*Data:*
---------------
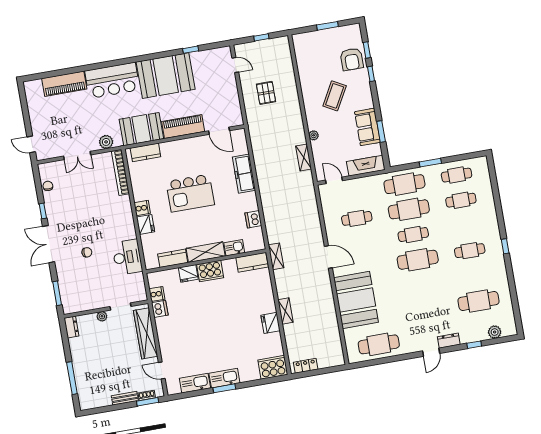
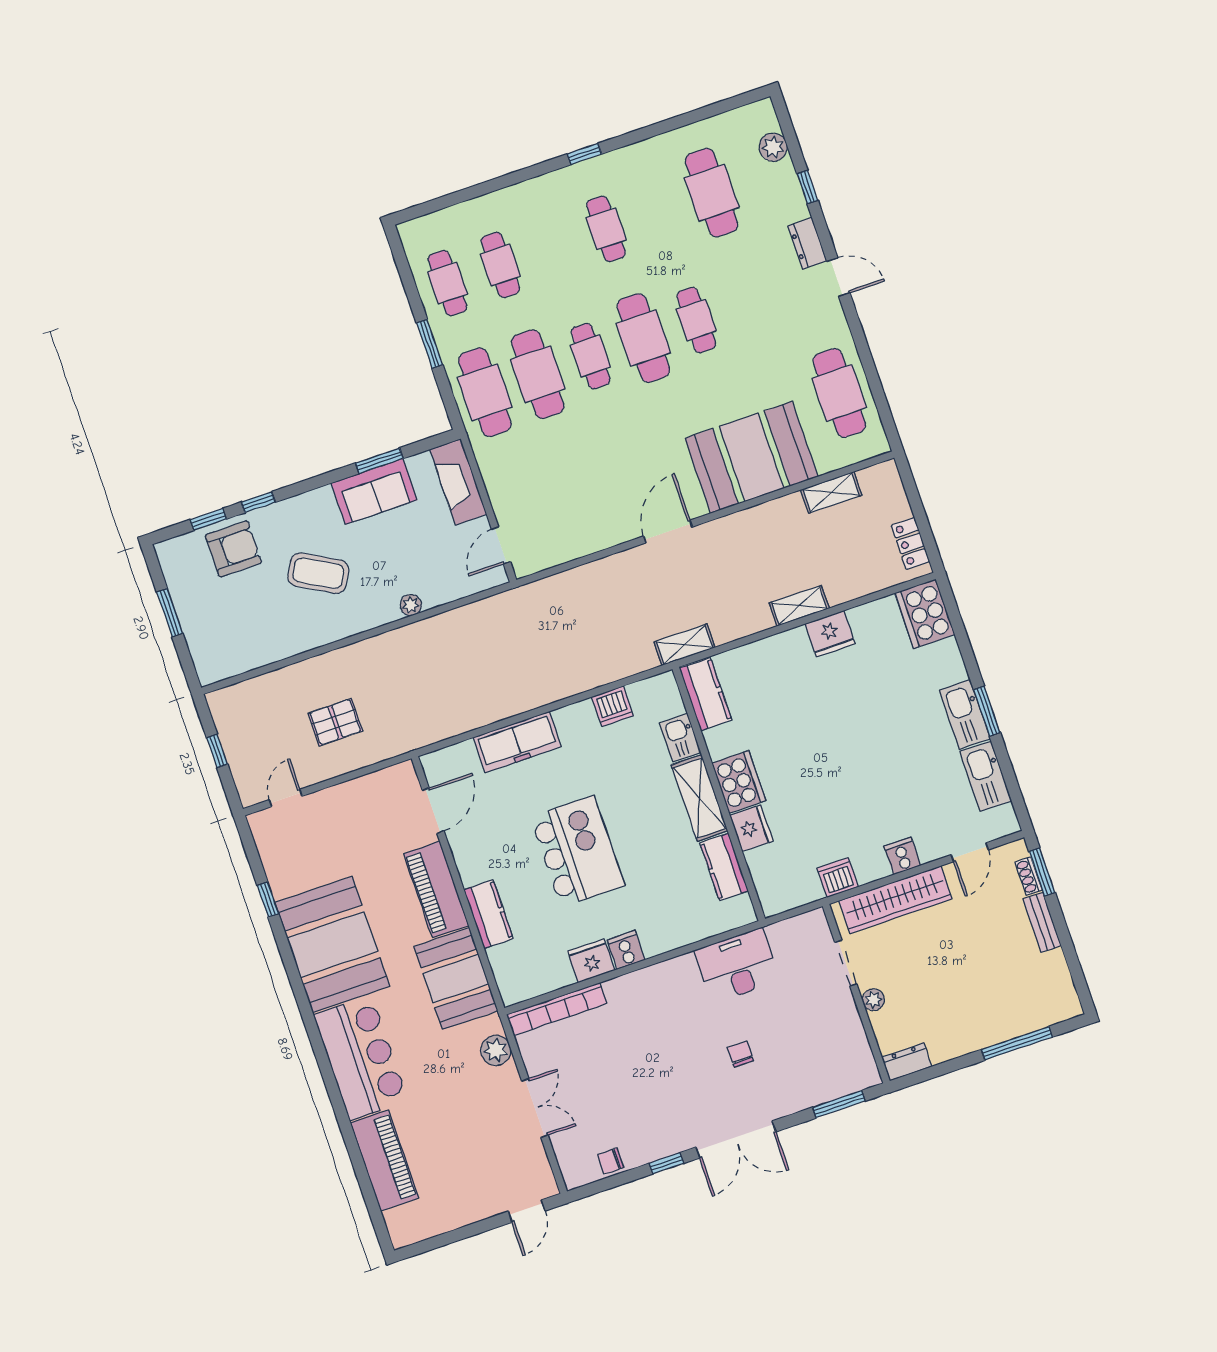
kitchen counter: (145, 152) -> (488, 914), moved
shelving: (304, 158) -> (831, 492), moved
cafe table: (357, 218) -> (696, 320), moved
fridge: (146, 224) -> (591, 961), moved
cooker: (157, 294) -> (902, 856), moved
---------------
*What is expected:* Would you give the entries above again verbatim, omitting the images they contain?

*Response to the task:*
kitchen counter: (145, 152) -> (488, 914), moved
shelving: (304, 158) -> (831, 492), moved
cafe table: (357, 218) -> (696, 320), moved
fridge: (146, 224) -> (591, 961), moved
cooker: (157, 294) -> (902, 856), moved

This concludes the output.